(Stored records)
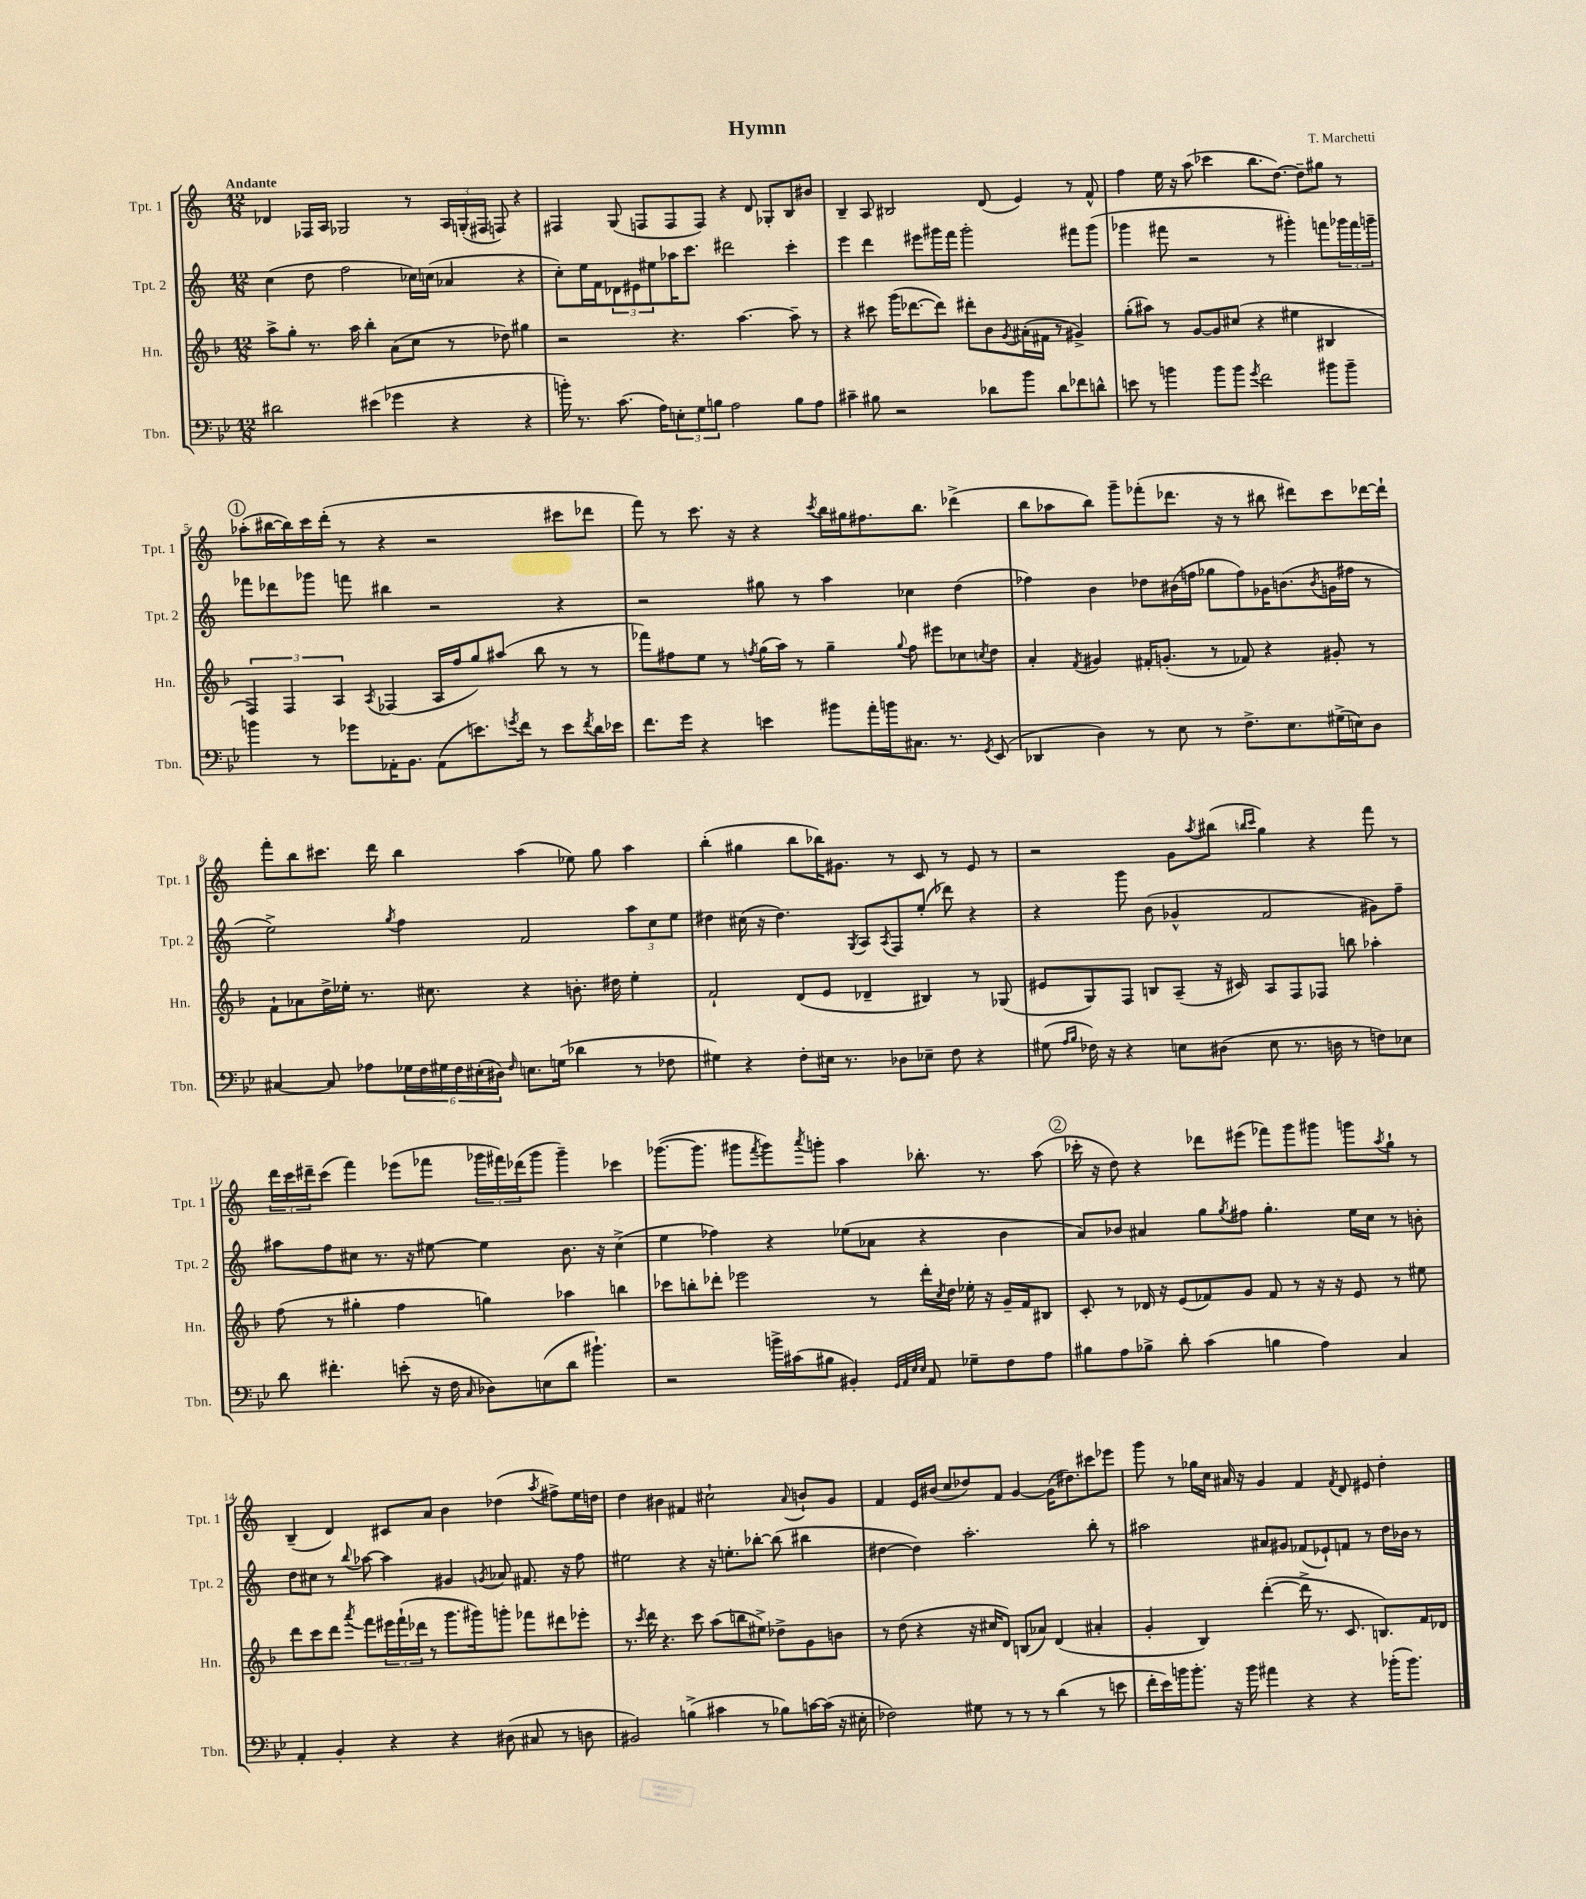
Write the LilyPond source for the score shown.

\header { title = "Hymn" composer = "T. Marchetti" }
<<
\new StaffGroup <<
\new Staff = "s0" \with { instrumentName = "Tpt. 1" shortInstrumentName = "Tpt. 1" } {
    \clef treble \key c \major \numericTimeSignature \time 12/8 \tempo "Andante"
    des'4 fes16 a16 ges2 r8 \tuplet 3/2 { a16 g16-.( fis16 } f8) r4 |
    fis4 g8( f8 f8 f8) r4 d'8 ges8-. b8 bis'8 |
    b4-- a8 bis2 d'8( e'4) r8 f'8-^ |
    f''4 e''16 r16 a''8( ces'''4 b''8. d''8.~) d''8-- gis''8 r8 |
    \mark \markup { \circle "1" } aes''8-.( bis''16~ bis''16) c'''16 d'''16-.( r8 r4 r2 cis'''8 des'''8 |
    f'''8) r8 c'''8. r16 r4 \acciaccatura { c'''8 } b''16 gis''16 fis''8. b''8. des'''4->( |
    b''8 aes''8 b''8) g'''8-- fes'''8-.( des'''8. r16 r8 bis''8 dis'''8) c'''8 des'''16~ des'''16-! |
    f'''8-. b''8 cis'''8. d'''16 b''4 a''4( ees''8) g''8 a''4 |
    b''4-.( gis''4 b''8 bes''16) gis'8. r8 c'8 r8 e'8 r8 |
    r2 g'8 \acciaccatura { a''8 } bis''8( \grace { b''16 c'''16 } g''4) r4 f'''8 r8 |
    \tuplet 3/2 { d'''16 c'''16 dis'''16-- } c'''8( f'''4) ees'''8( fes'''8 \tuplet 3/2 { ges'''16 fis'''16) des'''16( } ges'''8 ges'''4--) ces'''4 |
    ges'''8.~( ges'''8. gis'''8 \acciaccatura { f'''8 } gis'''8) \acciaccatura { a'''8 } g'''8-. a''4 bes''8.-. r8. a''8( |
    \mark \markup { \circle "2" } ces'''16-. r16 d''8) r4 des'''8 eis'''8( fes'''8) g'''8 gis'''8 g'''8 \acciaccatura { a''8 } g''8-! r8 |
    b4--( d'4) cis'8 a'8 b'4 des''4( \acciaccatura { a''8 } fis''8->) e''16 d''16 |
    d''4 bis'4 fis'4 cis''2-! \appoggiatura { a'8 } b'8-! g'8 |
    f'4 e'16 bis'16( c''8 des''8) f'8 g'4~ g'16( dis''8.) cis'''8 ees'''8 |
    g'''8 r8 ges''16 c''16 ais'16 r16 g'4 f'4 \acciaccatura { f'8 } d'8 eis'8 d''4-. \bar "|." |
}
\new Staff = "s1" \with { instrumentName = "Tpt. 2" shortInstrumentName = "Tpt. 2" } {
    \clef treble \key c \major \numericTimeSignature \time 12/8
    c''4( d''8 f''2 ces''16) c''16( aes'4 r4 |
    c''8-.) e''16 f'16 \tuplet 3/2 { des'8 eis'8 eis''8 } aes''16 c'''8. dis'''2 c'''4-. |
    e'''4 d'''4 eis'''8 gis'''16 f'''16 gis'''2-. fis'''8 gis'''8( |
    ges'''4 fis'''8 r2 r8 gis'''4-.) f'''8 \tuplet 3/2 { ges'''16 f'''16 g'''16-- } |
    \mark \markup { \circle "1" } fes'''8 des'''8 ges'''8 f'''8 bis''4 r2 r4 |
    r2 gis''8 r8 a''4 ces''4 d''4( |
    fes''4) b'4 des''8 bis'16( f''16 ges''8 f''8) ges'16 b'8.( \acciaccatura { b'8 } g'16 fis''16 r8 |
    e''2->) \acciaccatura { g''8 } f''4 f'2 \tuplet 3/2 { a''8 c''8 e''8 } |
    dis''4 cis''16( r16 dis''4.) \acciaccatura { g8 } a8 \acciaccatura { a8 } f8 e''8-.( des'''8) r4 |
    r4 g'''8 b'8( ges'4-^ f'2 gis'8) f''8-- |
    ais''8 f''8 cis''8 r8. r16 eis''8~ eis''4 b'8. r16 cis''4->( |
    e''4 fes''4) r4 ees''8( aes'8 r4 b'4 |
    \mark \markup { \circle "2" } a'8) bes'8 ais'4 g''8 \acciaccatura { g''8 } fis''8 g''4.-. e''16 c''16 r8 b'8-. |
    d''8 cis''8 r8 \appoggiatura { b''8 } aes''8~ aes''4 gis'4 \acciaccatura { g'8 } aes'8 fis'8. r16 f''8 |
    eis''2 r4 r16 e''8.-. bes''8~-. bes''8( bis''4 |
    dis''4~ dis''4) a''2.-. b''8-. r8 |
    ais''2 ais'8 gis'8 fes'8( ees'8-!) f'8 r8 d''16 bes'16 r8 \bar "|." |
}
\new Staff = "s2" \with { instrumentName = "Hn." shortInstrumentName = "Hn." } {
    \clef treble \key f \major \numericTimeSignature \time 12/8
    a''8-> g''8-. r8. a''16 bes''4-. a'8( c''8 r8 des''8) gis''4 |
    r2 r4. a''4.~ a''8-- r8 |
    r4 cis'''8 g'''16( des'''8.~ des'''8) dis'''8-. bes'8 \acciaccatura { g'8 } ais'16-.( fis'16 r8 gis'4->) |
    g''8-.( ais''8) r8 g'8~ g'8 cis''8( r4 eis''4 bis4 |
    \mark \markup { \circle "1" } \tuplet 3/2 { f4) f4 a4 } \acciaccatura { a8 } fes4( a16 f''16 g''8) ais''8( bes''8 r8 r8 |
    fes'''8) fis''8 e''8 r8 \acciaccatura { f''8 } g''16( a''16) r8 g''4-- \appoggiatura { g''8 } f''8 eis'''8 ces''8 \acciaccatura { c''8 } d''8 |
    a'4-. \acciaccatura { f'8 } gis'4 fis'16-. g'8.-.( r8 fes'8) r4 gis'8-. r8 |
    f'8-! aes'8 d''16-> ees''16-. r8. cis''8. r4 b'8.-. dis''16 ees''4-. |
    f'2-! d'8( e'8 des'4-- bis4) r8 ges8( |
    eis'8 g8) f8 b8 a8--( r16 cis'16) a8 f8 fes8 b''8 aes''4-. |
    f''8( r8 gis''4-. f''4 g''4) aes''4 b''4 |
    ces'''8 b''8-. des'''8-. ees'''2 r8 des'''16-. \acciaccatura { c''8 } d''16 ees''16-. r16 g'16-- f'16 bis8 |
    \mark \markup { \circle "2" } c'8-. r8 des'16 r16 e'8( fes'8) g'8 fes'8 r8 r16 r16 e'8 r8 eis''8 |
    d'''8 c'''8 d'''8 \acciaccatura { a'''8 } f'''8 \tuplet 3/2 { eis'''16 f'''16-!( des'''16 } r8 g'''8. gis'''16) g'''8-. fes'''8 dis'''8 ees'''8-. |
    r8. \acciaccatura { c'''8 } d'''16 r4. c'''8 a''8( b''8 eis''8->) des''8-> g'8 b'8 |
    r8 d''8( r4 r16 cis''16 d'8) b8( aes'8) d'4( ais'4-. |
    g'4-. bes4) d'''4~-.( d'''16-> r8. c'8. b8.) f'16 des'16 \bar "|." |
}
\new Staff = "s3" \with { instrumentName = "Tbn." shortInstrumentName = "Tbn." } {
    \clef bass \key bes \major \numericTimeSignature \time 12/8
    dis'2 eis'4( ges'4 r4 r4 |
    b'16-.) r8. c'8.( a16) \tuplet 3/2 { e8-. g8 b8 } a2 b8 a8 |
    cis'4-- bis8 r2 des'8 bes'8 des'8 fes'8 d'8-^ |
    e'8 r8 b'4 b'8 b'8 \acciaccatura { g'8 } f'2 bis'8 bis'8-- |
    \mark \markup { \circle "1" } b'4 r8 ges'8 aes,16-. bes,8. aes,8( e'8.) \acciaccatura { g'8 } f'16 r8 e'8 \acciaccatura { f'8 } d'16 ees'16 |
    f'8. g'16 r4 e'4 bis'8 a'16-. b'16 cis8. r8. \acciaccatura { g,8 } ees,8( |
    des,4 d4) r8 ees8 r8 f8.-> ees8. gis16->( e16) d8 |
    cis4~ cis8 aes8 \tuplet 6/4 { ges16 f16 gis16 f16 eis16-.( dis16) } \grace { f16 } e8. g16( des'4 r8 fes8 |
    gis4) r4 f8-. eis16 r8. des8 ees8-- f8 r4 |
    gis8( \grace { a16 bes16 } fes16) r16 r4 e8 dis8( e8 r8. d16 r8 f8) ees8 |
    d'8 fis'4.-. e'8-.( r16 f16 \grace { c16 } des8) e8( d'8 bis'4.-!) |
    r2 b'16-> cis'16( bis8 bis,4-.) \grace { g,32 a,32 ees32 ees32 } a,8 ges8-- f8 a8 |
    \mark \markup { \circle "2" } bis8 a8 bes8-> d'8-. c'4( b4 a4) c4 |
    a,4-. bes,4-. r4 r4 dis8( cis8 r8 d8 |
    bis,2) b4->( cis'4 r8 bes8) c'16~ c'16( r16 eis16-. |
    fes2) gis8 r8 r8 r8 d'4( r8 e'8 |
    f'16-. ees'16) b'16 b'8.-. r16 b'16 ais'4 r4 r4 bes'16-.( bes'8.) \bar "|." |
}
>>
>>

DIRECTIONS FOR THIS TASK:
Please gather every line of the data above that contains the string "shortInstrumentName" and copy each of those lines out in full.

TASK ANSWER:
\new Staff = "s0" \with { instrumentName = "Tpt. 1" shortInstrumentName = "Tpt. 1" } {
\new Staff = "s1" \with { instrumentName = "Tpt. 2" shortInstrumentName = "Tpt. 2" } {
\new Staff = "s2" \with { instrumentName = "Hn." shortInstrumentName = "Hn." } {
\new Staff = "s3" \with { instrumentName = "Tbn." shortInstrumentName = "Tbn." } {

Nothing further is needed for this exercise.